What to do
Reproduce each record in the listing below exactly as written.

Records
════════════════

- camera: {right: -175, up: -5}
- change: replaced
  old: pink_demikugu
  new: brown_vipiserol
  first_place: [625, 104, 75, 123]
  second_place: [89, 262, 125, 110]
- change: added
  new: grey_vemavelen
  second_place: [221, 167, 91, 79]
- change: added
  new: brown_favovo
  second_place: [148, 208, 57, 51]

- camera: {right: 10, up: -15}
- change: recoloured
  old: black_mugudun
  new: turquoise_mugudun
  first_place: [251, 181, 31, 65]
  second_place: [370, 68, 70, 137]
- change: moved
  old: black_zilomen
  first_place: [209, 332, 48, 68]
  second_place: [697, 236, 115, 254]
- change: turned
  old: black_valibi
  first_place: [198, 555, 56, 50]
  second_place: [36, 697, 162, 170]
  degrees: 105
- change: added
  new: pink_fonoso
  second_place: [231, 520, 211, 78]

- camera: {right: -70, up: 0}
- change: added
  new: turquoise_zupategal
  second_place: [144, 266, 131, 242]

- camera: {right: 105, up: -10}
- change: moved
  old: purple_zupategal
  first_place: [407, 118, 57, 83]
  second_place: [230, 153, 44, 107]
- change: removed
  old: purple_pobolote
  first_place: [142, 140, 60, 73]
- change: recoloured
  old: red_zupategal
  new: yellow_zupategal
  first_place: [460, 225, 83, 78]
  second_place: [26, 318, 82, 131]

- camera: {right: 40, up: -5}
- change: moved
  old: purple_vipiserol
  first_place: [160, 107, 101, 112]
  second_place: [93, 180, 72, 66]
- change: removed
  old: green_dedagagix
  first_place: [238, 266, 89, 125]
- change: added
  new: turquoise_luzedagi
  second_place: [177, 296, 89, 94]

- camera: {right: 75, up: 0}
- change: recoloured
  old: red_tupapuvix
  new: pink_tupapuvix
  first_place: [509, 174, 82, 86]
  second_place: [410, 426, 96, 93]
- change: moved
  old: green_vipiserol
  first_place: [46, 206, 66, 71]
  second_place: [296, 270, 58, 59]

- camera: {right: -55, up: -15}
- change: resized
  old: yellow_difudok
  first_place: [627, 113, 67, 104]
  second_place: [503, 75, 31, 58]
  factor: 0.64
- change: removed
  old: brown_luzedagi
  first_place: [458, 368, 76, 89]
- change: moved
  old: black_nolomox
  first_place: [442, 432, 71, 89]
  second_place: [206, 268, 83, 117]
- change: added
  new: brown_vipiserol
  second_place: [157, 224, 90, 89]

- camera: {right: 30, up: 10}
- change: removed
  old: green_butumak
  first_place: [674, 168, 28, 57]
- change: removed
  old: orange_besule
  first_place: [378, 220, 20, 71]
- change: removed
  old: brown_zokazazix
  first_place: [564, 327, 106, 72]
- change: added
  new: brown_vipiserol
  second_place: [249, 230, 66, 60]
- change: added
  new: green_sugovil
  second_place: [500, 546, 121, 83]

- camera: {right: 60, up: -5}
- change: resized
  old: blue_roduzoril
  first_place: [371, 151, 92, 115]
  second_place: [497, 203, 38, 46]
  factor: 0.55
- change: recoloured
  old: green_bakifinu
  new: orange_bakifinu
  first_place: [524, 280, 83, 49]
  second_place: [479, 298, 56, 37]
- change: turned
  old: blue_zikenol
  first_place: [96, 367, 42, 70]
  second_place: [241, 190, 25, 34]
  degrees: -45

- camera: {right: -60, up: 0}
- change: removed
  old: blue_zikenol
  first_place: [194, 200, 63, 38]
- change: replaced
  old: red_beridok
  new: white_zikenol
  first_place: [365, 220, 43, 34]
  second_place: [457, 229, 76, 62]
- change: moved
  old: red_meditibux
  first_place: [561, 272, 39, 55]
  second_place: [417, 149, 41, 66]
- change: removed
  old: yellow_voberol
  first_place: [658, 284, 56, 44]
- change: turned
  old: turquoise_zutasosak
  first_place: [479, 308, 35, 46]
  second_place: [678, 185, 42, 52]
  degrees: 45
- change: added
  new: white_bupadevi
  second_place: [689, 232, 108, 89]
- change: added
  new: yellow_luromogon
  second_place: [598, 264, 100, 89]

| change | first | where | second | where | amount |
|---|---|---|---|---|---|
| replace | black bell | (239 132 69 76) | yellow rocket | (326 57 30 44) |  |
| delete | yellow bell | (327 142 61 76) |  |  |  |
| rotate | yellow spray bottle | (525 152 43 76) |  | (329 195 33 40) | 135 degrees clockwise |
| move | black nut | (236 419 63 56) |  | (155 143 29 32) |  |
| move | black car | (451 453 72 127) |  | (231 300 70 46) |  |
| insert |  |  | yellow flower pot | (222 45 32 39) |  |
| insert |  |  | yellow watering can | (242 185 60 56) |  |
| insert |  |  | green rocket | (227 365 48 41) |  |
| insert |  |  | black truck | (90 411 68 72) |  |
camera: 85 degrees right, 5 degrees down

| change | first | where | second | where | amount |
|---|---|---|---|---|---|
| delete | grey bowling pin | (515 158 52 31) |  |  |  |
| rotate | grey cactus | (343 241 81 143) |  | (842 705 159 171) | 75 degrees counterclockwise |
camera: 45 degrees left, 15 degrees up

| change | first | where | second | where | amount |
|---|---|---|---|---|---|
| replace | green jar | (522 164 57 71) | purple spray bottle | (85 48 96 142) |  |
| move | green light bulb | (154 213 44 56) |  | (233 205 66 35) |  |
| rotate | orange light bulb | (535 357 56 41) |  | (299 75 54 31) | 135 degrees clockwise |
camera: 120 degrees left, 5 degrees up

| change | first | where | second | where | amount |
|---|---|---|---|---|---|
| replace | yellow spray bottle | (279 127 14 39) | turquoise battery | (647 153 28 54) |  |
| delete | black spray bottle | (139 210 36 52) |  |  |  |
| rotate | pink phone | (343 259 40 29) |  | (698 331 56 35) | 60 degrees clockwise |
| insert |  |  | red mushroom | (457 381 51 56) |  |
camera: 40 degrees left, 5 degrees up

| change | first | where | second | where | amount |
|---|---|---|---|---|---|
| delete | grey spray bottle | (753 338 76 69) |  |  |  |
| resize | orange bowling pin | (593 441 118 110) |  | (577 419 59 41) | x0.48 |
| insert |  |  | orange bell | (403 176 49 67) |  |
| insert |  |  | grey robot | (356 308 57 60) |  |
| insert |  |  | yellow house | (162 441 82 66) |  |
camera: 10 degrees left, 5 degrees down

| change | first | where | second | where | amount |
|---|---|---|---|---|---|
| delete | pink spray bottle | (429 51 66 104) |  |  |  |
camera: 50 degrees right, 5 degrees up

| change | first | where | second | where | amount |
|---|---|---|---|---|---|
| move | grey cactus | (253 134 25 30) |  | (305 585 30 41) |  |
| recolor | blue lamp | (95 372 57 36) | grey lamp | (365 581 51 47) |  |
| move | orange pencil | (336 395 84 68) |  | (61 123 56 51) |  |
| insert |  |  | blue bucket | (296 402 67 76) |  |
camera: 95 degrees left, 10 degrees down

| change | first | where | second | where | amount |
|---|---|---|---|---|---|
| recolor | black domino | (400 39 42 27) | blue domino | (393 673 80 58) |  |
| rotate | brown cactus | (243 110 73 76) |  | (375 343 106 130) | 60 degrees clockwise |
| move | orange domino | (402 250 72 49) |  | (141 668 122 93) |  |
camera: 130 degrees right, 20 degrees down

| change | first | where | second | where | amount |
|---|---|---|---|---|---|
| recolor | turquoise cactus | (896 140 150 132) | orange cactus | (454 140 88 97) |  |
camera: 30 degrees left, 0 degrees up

════════════════

Result of the exercise
- camera: {right: -175, up: -5}
- change: replaced
  old: pink_demikugu
  new: brown_vipiserol
  first_place: [625, 104, 75, 123]
  second_place: [89, 262, 125, 110]
- change: added
  new: grey_vemavelen
  second_place: [221, 167, 91, 79]
- change: added
  new: brown_favovo
  second_place: [148, 208, 57, 51]

- camera: {right: 10, up: -15}
- change: recoloured
  old: black_mugudun
  new: turquoise_mugudun
  first_place: [251, 181, 31, 65]
  second_place: [370, 68, 70, 137]
- change: moved
  old: black_zilomen
  first_place: [209, 332, 48, 68]
  second_place: [697, 236, 115, 254]
- change: turned
  old: black_valibi
  first_place: [198, 555, 56, 50]
  second_place: [36, 697, 162, 170]
  degrees: 105
- change: added
  new: pink_fonoso
  second_place: [231, 520, 211, 78]

- camera: {right: -70, up: 0}
- change: added
  new: turquoise_zupategal
  second_place: [144, 266, 131, 242]

- camera: {right: 105, up: -10}
- change: moved
  old: purple_zupategal
  first_place: [407, 118, 57, 83]
  second_place: [230, 153, 44, 107]
- change: removed
  old: purple_pobolote
  first_place: [142, 140, 60, 73]
- change: recoloured
  old: red_zupategal
  new: yellow_zupategal
  first_place: [460, 225, 83, 78]
  second_place: [26, 318, 82, 131]

- camera: {right: 40, up: -5}
- change: moved
  old: purple_vipiserol
  first_place: [160, 107, 101, 112]
  second_place: [93, 180, 72, 66]
- change: removed
  old: green_dedagagix
  first_place: [238, 266, 89, 125]
- change: added
  new: turquoise_luzedagi
  second_place: [177, 296, 89, 94]

- camera: {right: 75, up: 0}
- change: recoloured
  old: red_tupapuvix
  new: pink_tupapuvix
  first_place: [509, 174, 82, 86]
  second_place: [410, 426, 96, 93]
- change: moved
  old: green_vipiserol
  first_place: [46, 206, 66, 71]
  second_place: [296, 270, 58, 59]

- camera: {right: -55, up: -15}
- change: resized
  old: yellow_difudok
  first_place: [627, 113, 67, 104]
  second_place: [503, 75, 31, 58]
  factor: 0.64
- change: removed
  old: brown_luzedagi
  first_place: [458, 368, 76, 89]
- change: moved
  old: black_nolomox
  first_place: [442, 432, 71, 89]
  second_place: [206, 268, 83, 117]
- change: added
  new: brown_vipiserol
  second_place: [157, 224, 90, 89]

- camera: {right: 30, up: 10}
- change: removed
  old: green_butumak
  first_place: [674, 168, 28, 57]
- change: removed
  old: orange_besule
  first_place: [378, 220, 20, 71]
- change: removed
  old: brown_zokazazix
  first_place: [564, 327, 106, 72]
- change: added
  new: brown_vipiserol
  second_place: [249, 230, 66, 60]
- change: added
  new: green_sugovil
  second_place: [500, 546, 121, 83]

- camera: {right: 60, up: -5}
- change: resized
  old: blue_roduzoril
  first_place: [371, 151, 92, 115]
  second_place: [497, 203, 38, 46]
  factor: 0.55
- change: recoloured
  old: green_bakifinu
  new: orange_bakifinu
  first_place: [524, 280, 83, 49]
  second_place: [479, 298, 56, 37]
- change: turned
  old: blue_zikenol
  first_place: [96, 367, 42, 70]
  second_place: [241, 190, 25, 34]
  degrees: -45

- camera: {right: -60, up: 0}
- change: removed
  old: blue_zikenol
  first_place: [194, 200, 63, 38]
- change: replaced
  old: red_beridok
  new: white_zikenol
  first_place: [365, 220, 43, 34]
  second_place: [457, 229, 76, 62]
- change: moved
  old: red_meditibux
  first_place: [561, 272, 39, 55]
  second_place: [417, 149, 41, 66]
- change: removed
  old: yellow_voberol
  first_place: [658, 284, 56, 44]
- change: turned
  old: turquoise_zutasosak
  first_place: [479, 308, 35, 46]
  second_place: [678, 185, 42, 52]
  degrees: 45
- change: added
  new: white_bupadevi
  second_place: [689, 232, 108, 89]
- change: added
  new: yellow_luromogon
  second_place: [598, 264, 100, 89]

| change | first | where | second | where | amount |
|---|---|---|---|---|---|
| replace | black bell | (239 132 69 76) | yellow rocket | (326 57 30 44) |  |
| delete | yellow bell | (327 142 61 76) |  |  |  |
| rotate | yellow spray bottle | (525 152 43 76) |  | (329 195 33 40) | 135 degrees clockwise |
| move | black nut | (236 419 63 56) |  | (155 143 29 32) |  |
| move | black car | (451 453 72 127) |  | (231 300 70 46) |  |
| insert |  |  | yellow flower pot | (222 45 32 39) |  |
| insert |  |  | yellow watering can | (242 185 60 56) |  |
| insert |  |  | green rocket | (227 365 48 41) |  |
| insert |  |  | black truck | (90 411 68 72) |  |
camera: 85 degrees right, 5 degrees down

| change | first | where | second | where | amount |
|---|---|---|---|---|---|
| delete | grey bowling pin | (515 158 52 31) |  |  |  |
| rotate | grey cactus | (343 241 81 143) |  | (842 705 159 171) | 75 degrees counterclockwise |
camera: 45 degrees left, 15 degrees up

| change | first | where | second | where | amount |
|---|---|---|---|---|---|
| replace | green jar | (522 164 57 71) | purple spray bottle | (85 48 96 142) |  |
| move | green light bulb | (154 213 44 56) |  | (233 205 66 35) |  |
| rotate | orange light bulb | (535 357 56 41) |  | (299 75 54 31) | 135 degrees clockwise |
camera: 120 degrees left, 5 degrees up

| change | first | where | second | where | amount |
|---|---|---|---|---|---|
| replace | yellow spray bottle | (279 127 14 39) | turquoise battery | (647 153 28 54) |  |
| delete | black spray bottle | (139 210 36 52) |  |  |  |
| rotate | pink phone | (343 259 40 29) |  | (698 331 56 35) | 60 degrees clockwise |
| insert |  |  | red mushroom | (457 381 51 56) |  |
camera: 40 degrees left, 5 degrees up

| change | first | where | second | where | amount |
|---|---|---|---|---|---|
| delete | grey spray bottle | (753 338 76 69) |  |  |  |
| resize | orange bowling pin | (593 441 118 110) |  | (577 419 59 41) | x0.48 |
| insert |  |  | orange bell | (403 176 49 67) |  |
| insert |  |  | grey robot | (356 308 57 60) |  |
| insert |  |  | yellow house | (162 441 82 66) |  |
camera: 10 degrees left, 5 degrees down

| change | first | where | second | where | amount |
|---|---|---|---|---|---|
| delete | pink spray bottle | (429 51 66 104) |  |  |  |
camera: 50 degrees right, 5 degrees up

| change | first | where | second | where | amount |
|---|---|---|---|---|---|
| move | grey cactus | (253 134 25 30) |  | (305 585 30 41) |  |
| recolor | blue lamp | (95 372 57 36) | grey lamp | (365 581 51 47) |  |
| move | orange pencil | (336 395 84 68) |  | (61 123 56 51) |  |
| insert |  |  | blue bucket | (296 402 67 76) |  |
camera: 95 degrees left, 10 degrees down

| change | first | where | second | where | amount |
|---|---|---|---|---|---|
| recolor | black domino | (400 39 42 27) | blue domino | (393 673 80 58) |  |
| rotate | brown cactus | (243 110 73 76) |  | (375 343 106 130) | 60 degrees clockwise |
| move | orange domino | (402 250 72 49) |  | (141 668 122 93) |  |
camera: 130 degrees right, 20 degrees down

| change | first | where | second | where | amount |
|---|---|---|---|---|---|
| recolor | turquoise cactus | (896 140 150 132) | orange cactus | (454 140 88 97) |  |
camera: 30 degrees left, 0 degrees up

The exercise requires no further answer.